## [YOUR TASK]
The reply should contain each record below, returned exactly as given.

## [DATA LISTING]
::::

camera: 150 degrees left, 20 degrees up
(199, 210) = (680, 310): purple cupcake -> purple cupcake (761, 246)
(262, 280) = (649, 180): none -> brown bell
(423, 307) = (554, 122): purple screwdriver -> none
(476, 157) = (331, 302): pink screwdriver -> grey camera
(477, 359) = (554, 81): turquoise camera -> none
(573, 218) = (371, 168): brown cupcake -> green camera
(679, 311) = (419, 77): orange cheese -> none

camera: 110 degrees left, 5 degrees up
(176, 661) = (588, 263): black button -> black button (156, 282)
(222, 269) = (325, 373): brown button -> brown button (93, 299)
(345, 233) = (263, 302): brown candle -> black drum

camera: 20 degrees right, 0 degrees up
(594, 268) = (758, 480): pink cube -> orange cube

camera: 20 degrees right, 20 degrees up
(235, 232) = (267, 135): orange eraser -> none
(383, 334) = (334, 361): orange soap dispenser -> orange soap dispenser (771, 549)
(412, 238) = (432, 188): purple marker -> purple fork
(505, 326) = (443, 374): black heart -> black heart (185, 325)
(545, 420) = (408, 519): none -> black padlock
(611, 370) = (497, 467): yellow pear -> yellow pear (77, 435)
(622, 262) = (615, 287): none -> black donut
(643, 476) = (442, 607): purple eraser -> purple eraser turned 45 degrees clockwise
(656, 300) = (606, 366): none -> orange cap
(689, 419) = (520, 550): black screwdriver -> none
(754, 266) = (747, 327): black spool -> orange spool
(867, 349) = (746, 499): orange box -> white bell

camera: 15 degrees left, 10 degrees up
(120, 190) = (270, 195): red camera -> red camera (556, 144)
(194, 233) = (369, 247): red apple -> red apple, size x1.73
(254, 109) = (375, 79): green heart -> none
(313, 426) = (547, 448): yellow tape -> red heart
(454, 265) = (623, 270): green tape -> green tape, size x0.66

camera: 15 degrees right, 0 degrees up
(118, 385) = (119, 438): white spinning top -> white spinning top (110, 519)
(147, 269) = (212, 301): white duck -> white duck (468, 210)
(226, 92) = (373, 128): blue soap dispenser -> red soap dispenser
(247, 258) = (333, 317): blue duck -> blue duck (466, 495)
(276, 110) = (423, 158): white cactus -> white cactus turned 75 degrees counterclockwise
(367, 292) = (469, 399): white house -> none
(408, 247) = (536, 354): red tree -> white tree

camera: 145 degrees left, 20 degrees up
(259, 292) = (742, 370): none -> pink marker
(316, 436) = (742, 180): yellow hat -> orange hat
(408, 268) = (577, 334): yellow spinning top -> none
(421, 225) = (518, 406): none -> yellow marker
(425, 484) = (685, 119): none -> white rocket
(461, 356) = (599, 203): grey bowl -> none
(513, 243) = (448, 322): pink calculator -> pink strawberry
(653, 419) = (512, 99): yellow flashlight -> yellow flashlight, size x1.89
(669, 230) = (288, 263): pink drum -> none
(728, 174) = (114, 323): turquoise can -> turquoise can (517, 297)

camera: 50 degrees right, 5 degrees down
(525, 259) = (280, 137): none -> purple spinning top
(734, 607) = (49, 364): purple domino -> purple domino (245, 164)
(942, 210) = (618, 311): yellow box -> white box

::::

## [RESPONSE AREA]
camera: 150 degrees left, 20 degrees up
(199, 210) = (680, 310): purple cupcake -> purple cupcake (761, 246)
(262, 280) = (649, 180): none -> brown bell
(423, 307) = (554, 122): purple screwdriver -> none
(476, 157) = (331, 302): pink screwdriver -> grey camera
(477, 359) = (554, 81): turquoise camera -> none
(573, 218) = (371, 168): brown cupcake -> green camera
(679, 311) = (419, 77): orange cheese -> none

camera: 110 degrees left, 5 degrees up
(176, 661) = (588, 263): black button -> black button (156, 282)
(222, 269) = (325, 373): brown button -> brown button (93, 299)
(345, 233) = (263, 302): brown candle -> black drum

camera: 20 degrees right, 0 degrees up
(594, 268) = (758, 480): pink cube -> orange cube

camera: 20 degrees right, 20 degrees up
(235, 232) = (267, 135): orange eraser -> none
(383, 334) = (334, 361): orange soap dispenser -> orange soap dispenser (771, 549)
(412, 238) = (432, 188): purple marker -> purple fork
(505, 326) = (443, 374): black heart -> black heart (185, 325)
(545, 420) = (408, 519): none -> black padlock
(611, 370) = (497, 467): yellow pear -> yellow pear (77, 435)
(622, 262) = (615, 287): none -> black donut
(643, 476) = (442, 607): purple eraser -> purple eraser turned 45 degrees clockwise
(656, 300) = (606, 366): none -> orange cap
(689, 419) = (520, 550): black screwdriver -> none
(754, 266) = (747, 327): black spool -> orange spool
(867, 349) = (746, 499): orange box -> white bell

camera: 15 degrees left, 10 degrees up
(120, 190) = (270, 195): red camera -> red camera (556, 144)
(194, 233) = (369, 247): red apple -> red apple, size x1.73
(254, 109) = (375, 79): green heart -> none
(313, 426) = (547, 448): yellow tape -> red heart
(454, 265) = (623, 270): green tape -> green tape, size x0.66

camera: 15 degrees right, 0 degrees up
(118, 385) = (119, 438): white spinning top -> white spinning top (110, 519)
(147, 269) = (212, 301): white duck -> white duck (468, 210)
(226, 92) = (373, 128): blue soap dispenser -> red soap dispenser
(247, 258) = (333, 317): blue duck -> blue duck (466, 495)
(276, 110) = (423, 158): white cactus -> white cactus turned 75 degrees counterclockwise
(367, 292) = (469, 399): white house -> none
(408, 247) = (536, 354): red tree -> white tree

camera: 145 degrees left, 20 degrees up
(259, 292) = (742, 370): none -> pink marker
(316, 436) = (742, 180): yellow hat -> orange hat
(408, 268) = (577, 334): yellow spinning top -> none
(421, 225) = (518, 406): none -> yellow marker
(425, 484) = (685, 119): none -> white rocket
(461, 356) = (599, 203): grey bowl -> none
(513, 243) = (448, 322): pink calculator -> pink strawberry
(653, 419) = (512, 99): yellow flashlight -> yellow flashlight, size x1.89
(669, 230) = (288, 263): pink drum -> none
(728, 174) = (114, 323): turquoise can -> turquoise can (517, 297)

camera: 50 degrees right, 5 degrees down
(525, 259) = (280, 137): none -> purple spinning top
(734, 607) = (49, 364): purple domino -> purple domino (245, 164)
(942, 210) = (618, 311): yellow box -> white box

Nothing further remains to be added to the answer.